Work task: Your answer must hold only the lines below from the line containing "gray square at (101, 232): moved 7 px left" through the line containing "red arrow: rotated 6 degrees counterclockwise", each reproduced exactly.

*** Material supplied ***

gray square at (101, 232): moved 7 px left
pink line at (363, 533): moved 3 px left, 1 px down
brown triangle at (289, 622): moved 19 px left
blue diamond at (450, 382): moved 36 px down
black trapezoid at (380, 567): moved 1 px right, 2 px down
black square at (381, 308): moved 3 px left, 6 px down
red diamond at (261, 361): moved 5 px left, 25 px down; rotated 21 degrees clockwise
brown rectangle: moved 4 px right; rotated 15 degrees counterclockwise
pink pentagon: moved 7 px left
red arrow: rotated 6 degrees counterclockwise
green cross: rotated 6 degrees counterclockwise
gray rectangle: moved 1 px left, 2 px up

***
*** Material supplied ***

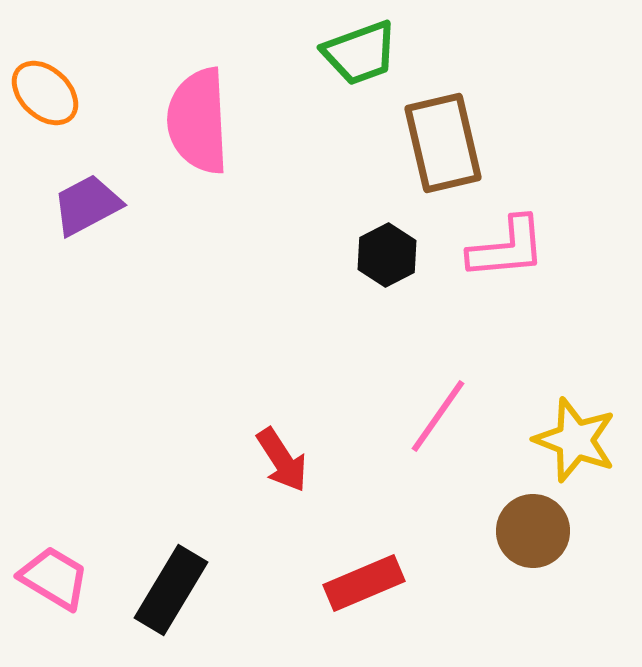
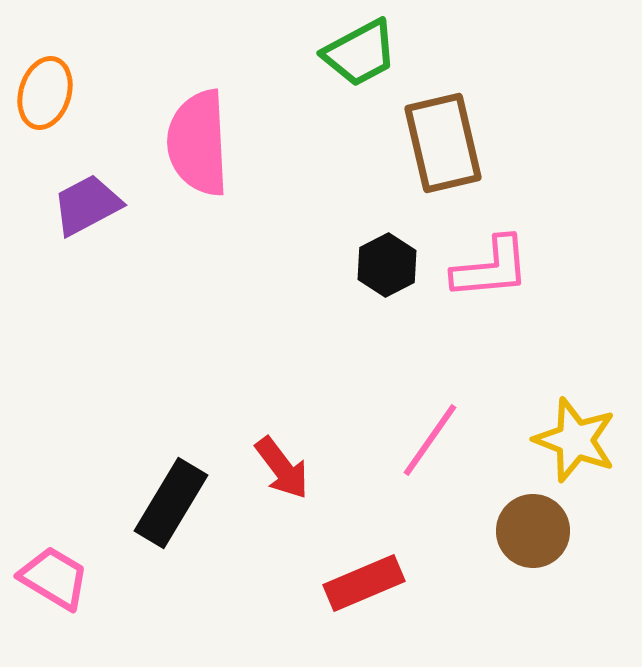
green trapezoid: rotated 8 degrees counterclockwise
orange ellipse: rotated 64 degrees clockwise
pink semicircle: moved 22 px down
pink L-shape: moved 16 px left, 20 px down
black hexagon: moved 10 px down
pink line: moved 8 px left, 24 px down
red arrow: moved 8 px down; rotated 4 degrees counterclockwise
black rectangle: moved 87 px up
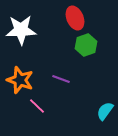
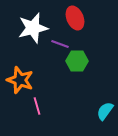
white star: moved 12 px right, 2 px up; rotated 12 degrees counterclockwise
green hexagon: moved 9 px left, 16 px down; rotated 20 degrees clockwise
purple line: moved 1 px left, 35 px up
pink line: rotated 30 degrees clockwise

***

Written response:
gray square at (101, 232): moved 7 px left
pink line at (363, 533): moved 3 px left, 1 px down
brown triangle at (289, 622): moved 19 px left
blue diamond at (450, 382): moved 36 px down
black trapezoid at (380, 567): moved 1 px right, 2 px down
black square at (381, 308): moved 3 px left, 6 px down
red diamond at (261, 361): moved 5 px left, 25 px down; rotated 21 degrees clockwise
brown rectangle: moved 4 px right; rotated 15 degrees counterclockwise
pink pentagon: moved 7 px left
red arrow: rotated 6 degrees counterclockwise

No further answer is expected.